-- Work instructions --
Each line of the data should be given again exactly.

-- Provided records --
<<<<
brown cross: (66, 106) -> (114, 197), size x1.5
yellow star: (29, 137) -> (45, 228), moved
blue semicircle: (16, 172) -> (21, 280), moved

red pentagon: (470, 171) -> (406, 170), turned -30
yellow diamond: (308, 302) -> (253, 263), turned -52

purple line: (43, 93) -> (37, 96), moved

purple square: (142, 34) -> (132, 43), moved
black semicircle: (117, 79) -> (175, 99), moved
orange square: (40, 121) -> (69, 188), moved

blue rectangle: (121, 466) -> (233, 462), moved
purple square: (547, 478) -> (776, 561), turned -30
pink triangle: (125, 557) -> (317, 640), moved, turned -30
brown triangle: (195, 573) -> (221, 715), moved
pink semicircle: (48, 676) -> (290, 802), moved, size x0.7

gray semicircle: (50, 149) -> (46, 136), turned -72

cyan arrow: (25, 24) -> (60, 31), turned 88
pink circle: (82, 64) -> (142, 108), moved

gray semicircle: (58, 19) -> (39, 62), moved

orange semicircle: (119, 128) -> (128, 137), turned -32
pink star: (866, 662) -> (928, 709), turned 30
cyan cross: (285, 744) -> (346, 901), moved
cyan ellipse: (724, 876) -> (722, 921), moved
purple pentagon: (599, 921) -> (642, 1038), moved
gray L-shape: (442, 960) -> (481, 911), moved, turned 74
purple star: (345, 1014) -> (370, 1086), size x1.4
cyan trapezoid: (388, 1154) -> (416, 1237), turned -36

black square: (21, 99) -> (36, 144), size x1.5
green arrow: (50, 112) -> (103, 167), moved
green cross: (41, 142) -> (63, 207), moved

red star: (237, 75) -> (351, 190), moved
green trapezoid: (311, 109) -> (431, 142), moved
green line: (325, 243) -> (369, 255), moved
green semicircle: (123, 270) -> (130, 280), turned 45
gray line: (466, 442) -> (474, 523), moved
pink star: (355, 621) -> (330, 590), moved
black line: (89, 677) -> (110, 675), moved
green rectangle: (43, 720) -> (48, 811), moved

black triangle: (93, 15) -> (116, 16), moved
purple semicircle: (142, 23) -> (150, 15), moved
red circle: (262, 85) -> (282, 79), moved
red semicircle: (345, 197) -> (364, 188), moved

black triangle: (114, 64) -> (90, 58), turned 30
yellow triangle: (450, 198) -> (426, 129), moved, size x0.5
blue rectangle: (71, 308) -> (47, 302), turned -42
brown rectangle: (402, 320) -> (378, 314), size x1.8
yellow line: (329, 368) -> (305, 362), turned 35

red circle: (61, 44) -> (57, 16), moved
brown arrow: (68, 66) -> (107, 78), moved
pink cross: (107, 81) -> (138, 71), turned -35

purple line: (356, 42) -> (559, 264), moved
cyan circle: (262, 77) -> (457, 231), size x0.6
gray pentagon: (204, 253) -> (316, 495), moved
>>>>
-- Response --
brown cross: (66, 106) -> (114, 197), size x1.5
yellow star: (29, 137) -> (45, 228), moved
blue semicircle: (16, 172) -> (21, 280), moved

red pentagon: (470, 171) -> (406, 170), turned -30
yellow diamond: (308, 302) -> (253, 263), turned -52

purple line: (43, 93) -> (37, 96), moved

purple square: (142, 34) -> (132, 43), moved
black semicircle: (117, 79) -> (175, 99), moved
orange square: (40, 121) -> (69, 188), moved

blue rectangle: (121, 466) -> (233, 462), moved
purple square: (547, 478) -> (776, 561), turned -30
pink triangle: (125, 557) -> (317, 640), moved, turned -30
brown triangle: (195, 573) -> (221, 715), moved
pink semicircle: (48, 676) -> (290, 802), moved, size x0.7

gray semicircle: (50, 149) -> (46, 136), turned -72

cyan arrow: (25, 24) -> (60, 31), turned 88
pink circle: (82, 64) -> (142, 108), moved

gray semicircle: (58, 19) -> (39, 62), moved

orange semicircle: (119, 128) -> (128, 137), turned -32
pink star: (866, 662) -> (928, 709), turned 30
cyan cross: (285, 744) -> (346, 901), moved
cyan ellipse: (724, 876) -> (722, 921), moved
purple pentagon: (599, 921) -> (642, 1038), moved
gray L-shape: (442, 960) -> (481, 911), moved, turned 74
purple star: (345, 1014) -> (370, 1086), size x1.4
cyan trapezoid: (388, 1154) -> (416, 1237), turned -36

black square: (21, 99) -> (36, 144), size x1.5
green arrow: (50, 112) -> (103, 167), moved
green cross: (41, 142) -> (63, 207), moved

red star: (237, 75) -> (351, 190), moved
green trapezoid: (311, 109) -> (431, 142), moved
green line: (325, 243) -> (369, 255), moved
green semicircle: (123, 270) -> (130, 280), turned 45
gray line: (466, 442) -> (474, 523), moved
pink star: (355, 621) -> (330, 590), moved
black line: (89, 677) -> (110, 675), moved
green rectangle: (43, 720) -> (48, 811), moved

black triangle: (93, 15) -> (116, 16), moved
purple semicircle: (142, 23) -> (150, 15), moved
red circle: (262, 85) -> (282, 79), moved
red semicircle: (345, 197) -> (364, 188), moved

black triangle: (114, 64) -> (90, 58), turned 30
yellow triangle: (450, 198) -> (426, 129), moved, size x0.5
blue rectangle: (71, 308) -> (47, 302), turned -42
brown rectangle: (402, 320) -> (378, 314), size x1.8
yellow line: (329, 368) -> (305, 362), turned 35

red circle: (61, 44) -> (57, 16), moved
brown arrow: (68, 66) -> (107, 78), moved
pink cross: (107, 81) -> (138, 71), turned -35

purple line: (356, 42) -> (559, 264), moved
cyan circle: (262, 77) -> (457, 231), size x0.6
gray pentagon: (204, 253) -> (316, 495), moved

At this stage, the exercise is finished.